## Working data
******************************
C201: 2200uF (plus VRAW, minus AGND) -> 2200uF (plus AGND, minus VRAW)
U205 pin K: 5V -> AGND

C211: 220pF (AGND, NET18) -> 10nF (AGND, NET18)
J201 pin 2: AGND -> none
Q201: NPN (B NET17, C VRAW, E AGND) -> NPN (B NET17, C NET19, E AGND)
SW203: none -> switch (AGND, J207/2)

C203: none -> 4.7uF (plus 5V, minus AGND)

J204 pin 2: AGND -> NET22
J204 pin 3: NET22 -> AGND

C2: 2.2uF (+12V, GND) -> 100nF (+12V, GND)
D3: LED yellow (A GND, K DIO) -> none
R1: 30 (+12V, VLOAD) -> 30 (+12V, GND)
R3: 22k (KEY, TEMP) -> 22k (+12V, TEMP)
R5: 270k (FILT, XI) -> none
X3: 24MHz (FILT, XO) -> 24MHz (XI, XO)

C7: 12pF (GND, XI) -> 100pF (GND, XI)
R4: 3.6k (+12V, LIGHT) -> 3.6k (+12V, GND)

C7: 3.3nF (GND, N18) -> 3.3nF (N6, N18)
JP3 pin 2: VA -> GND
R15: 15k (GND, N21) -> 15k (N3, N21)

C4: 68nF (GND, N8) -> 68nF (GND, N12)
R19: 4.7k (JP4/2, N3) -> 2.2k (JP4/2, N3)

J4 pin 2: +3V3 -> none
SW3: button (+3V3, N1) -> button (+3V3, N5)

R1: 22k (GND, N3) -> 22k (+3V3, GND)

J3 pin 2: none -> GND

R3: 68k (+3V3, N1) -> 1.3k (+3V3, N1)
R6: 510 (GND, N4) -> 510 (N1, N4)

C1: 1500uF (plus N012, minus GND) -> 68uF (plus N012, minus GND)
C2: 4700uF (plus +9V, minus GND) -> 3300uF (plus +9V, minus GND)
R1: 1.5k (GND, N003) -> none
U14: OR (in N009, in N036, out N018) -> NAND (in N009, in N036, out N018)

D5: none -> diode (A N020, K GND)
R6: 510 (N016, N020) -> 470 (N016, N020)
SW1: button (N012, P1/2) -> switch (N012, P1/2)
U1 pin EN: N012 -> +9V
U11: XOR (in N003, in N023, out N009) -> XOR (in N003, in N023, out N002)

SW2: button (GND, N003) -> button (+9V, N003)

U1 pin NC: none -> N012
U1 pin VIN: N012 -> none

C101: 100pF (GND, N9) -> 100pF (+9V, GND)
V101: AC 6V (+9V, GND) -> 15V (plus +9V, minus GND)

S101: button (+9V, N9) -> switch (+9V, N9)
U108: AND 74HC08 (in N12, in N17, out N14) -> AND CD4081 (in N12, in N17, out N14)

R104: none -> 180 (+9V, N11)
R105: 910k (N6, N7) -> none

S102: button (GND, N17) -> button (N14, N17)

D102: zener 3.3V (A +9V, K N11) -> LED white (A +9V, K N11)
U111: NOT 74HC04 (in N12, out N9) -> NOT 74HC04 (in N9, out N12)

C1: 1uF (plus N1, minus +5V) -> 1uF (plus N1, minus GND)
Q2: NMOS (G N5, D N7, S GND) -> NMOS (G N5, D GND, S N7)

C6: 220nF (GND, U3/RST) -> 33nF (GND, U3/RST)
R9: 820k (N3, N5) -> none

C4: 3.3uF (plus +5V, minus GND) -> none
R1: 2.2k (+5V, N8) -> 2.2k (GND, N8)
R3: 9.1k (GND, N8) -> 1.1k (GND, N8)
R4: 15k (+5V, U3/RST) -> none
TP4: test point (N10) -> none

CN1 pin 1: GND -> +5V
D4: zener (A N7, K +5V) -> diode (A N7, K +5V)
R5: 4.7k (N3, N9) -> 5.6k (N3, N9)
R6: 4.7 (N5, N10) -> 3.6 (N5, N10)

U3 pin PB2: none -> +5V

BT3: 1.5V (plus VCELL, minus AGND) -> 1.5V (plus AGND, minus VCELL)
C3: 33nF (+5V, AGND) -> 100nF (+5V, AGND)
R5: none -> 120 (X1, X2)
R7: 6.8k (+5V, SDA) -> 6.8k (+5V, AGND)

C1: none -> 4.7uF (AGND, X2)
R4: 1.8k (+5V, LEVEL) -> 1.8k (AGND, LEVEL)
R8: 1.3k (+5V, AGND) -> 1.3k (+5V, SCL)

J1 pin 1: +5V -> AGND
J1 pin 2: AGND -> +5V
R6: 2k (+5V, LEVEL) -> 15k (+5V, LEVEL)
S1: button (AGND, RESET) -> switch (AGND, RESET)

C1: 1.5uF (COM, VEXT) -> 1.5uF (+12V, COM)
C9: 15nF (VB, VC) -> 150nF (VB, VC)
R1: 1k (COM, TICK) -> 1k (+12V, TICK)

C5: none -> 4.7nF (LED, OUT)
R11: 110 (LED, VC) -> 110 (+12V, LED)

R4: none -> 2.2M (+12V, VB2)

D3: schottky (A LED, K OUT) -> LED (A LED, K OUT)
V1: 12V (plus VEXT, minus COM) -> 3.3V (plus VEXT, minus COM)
******************************
## How to complete this task
All that is wanted is the stretch of lines above from the one containing "R1: 1.5k (GND, N003) -> none" through the one containing "R7: 6.8k (+5V, SDA) -> 6.8k (+5V, AGND)", duplicated exactly.

## Task solution
R1: 1.5k (GND, N003) -> none
U14: OR (in N009, in N036, out N018) -> NAND (in N009, in N036, out N018)

D5: none -> diode (A N020, K GND)
R6: 510 (N016, N020) -> 470 (N016, N020)
SW1: button (N012, P1/2) -> switch (N012, P1/2)
U1 pin EN: N012 -> +9V
U11: XOR (in N003, in N023, out N009) -> XOR (in N003, in N023, out N002)

SW2: button (GND, N003) -> button (+9V, N003)

U1 pin NC: none -> N012
U1 pin VIN: N012 -> none

C101: 100pF (GND, N9) -> 100pF (+9V, GND)
V101: AC 6V (+9V, GND) -> 15V (plus +9V, minus GND)

S101: button (+9V, N9) -> switch (+9V, N9)
U108: AND 74HC08 (in N12, in N17, out N14) -> AND CD4081 (in N12, in N17, out N14)

R104: none -> 180 (+9V, N11)
R105: 910k (N6, N7) -> none

S102: button (GND, N17) -> button (N14, N17)

D102: zener 3.3V (A +9V, K N11) -> LED white (A +9V, K N11)
U111: NOT 74HC04 (in N12, out N9) -> NOT 74HC04 (in N9, out N12)

C1: 1uF (plus N1, minus +5V) -> 1uF (plus N1, minus GND)
Q2: NMOS (G N5, D N7, S GND) -> NMOS (G N5, D GND, S N7)

C6: 220nF (GND, U3/RST) -> 33nF (GND, U3/RST)
R9: 820k (N3, N5) -> none

C4: 3.3uF (plus +5V, minus GND) -> none
R1: 2.2k (+5V, N8) -> 2.2k (GND, N8)
R3: 9.1k (GND, N8) -> 1.1k (GND, N8)
R4: 15k (+5V, U3/RST) -> none
TP4: test point (N10) -> none

CN1 pin 1: GND -> +5V
D4: zener (A N7, K +5V) -> diode (A N7, K +5V)
R5: 4.7k (N3, N9) -> 5.6k (N3, N9)
R6: 4.7 (N5, N10) -> 3.6 (N5, N10)

U3 pin PB2: none -> +5V

BT3: 1.5V (plus VCELL, minus AGND) -> 1.5V (plus AGND, minus VCELL)
C3: 33nF (+5V, AGND) -> 100nF (+5V, AGND)
R5: none -> 120 (X1, X2)
R7: 6.8k (+5V, SDA) -> 6.8k (+5V, AGND)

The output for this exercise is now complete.